(Coordinate-based object records)
================

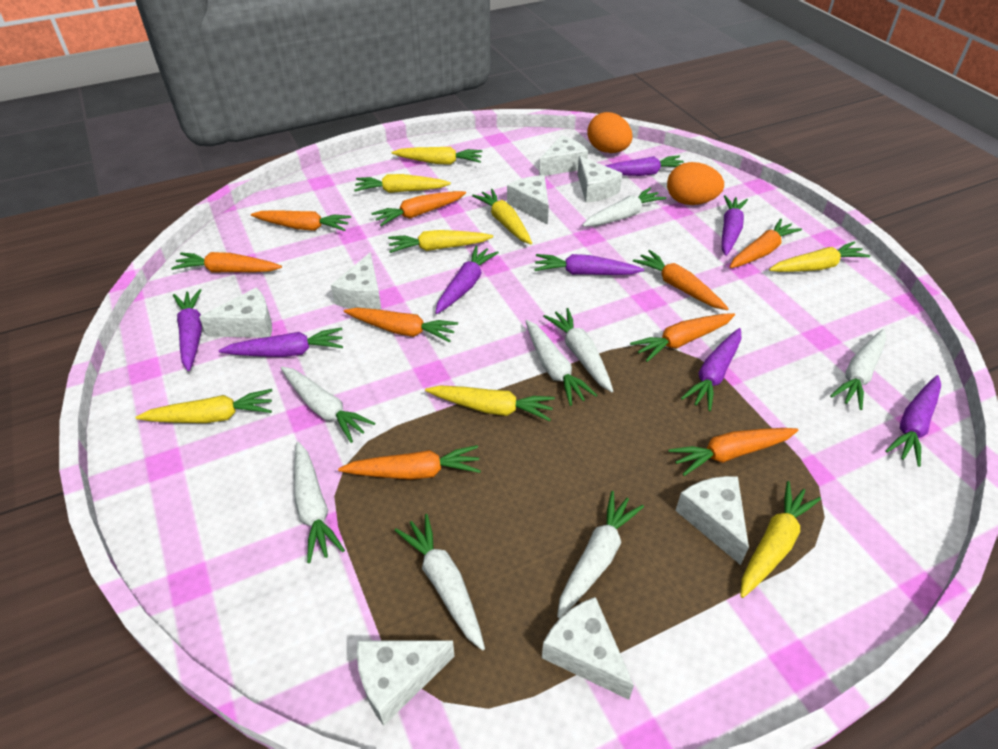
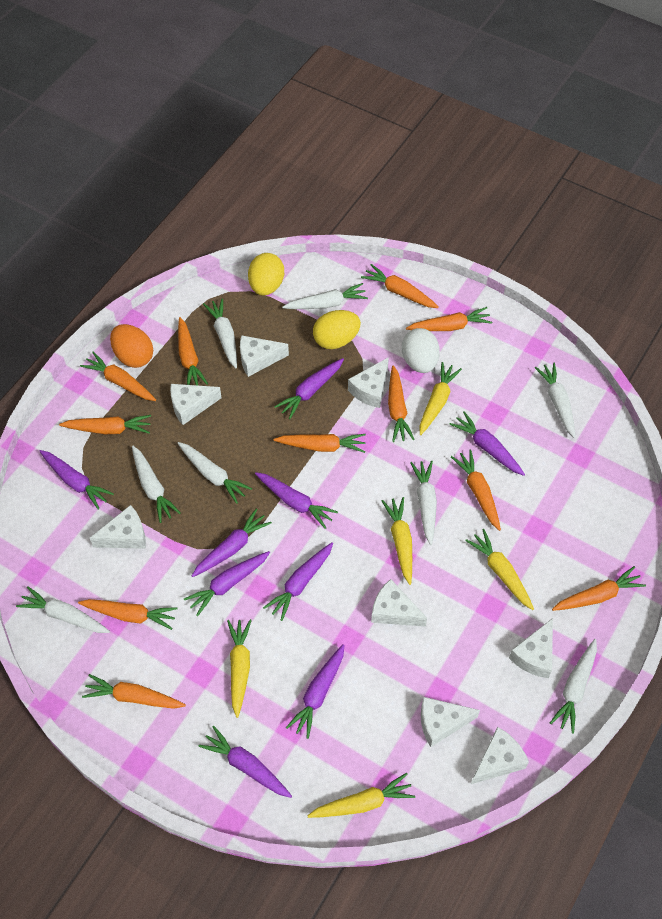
orange carrot: 9 -> 11
orange egg: 2 -> 1
purple carrot: 8 -> 9
white egg: 0 -> 1
yellow carrot: 8 -> 5
yellow egg: 0 -> 2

================

#### Your assignment:
If a line above holds the word "carrot", copy it.

#### Task answer:
orange carrot: 9 -> 11
purple carrot: 8 -> 9
yellow carrot: 8 -> 5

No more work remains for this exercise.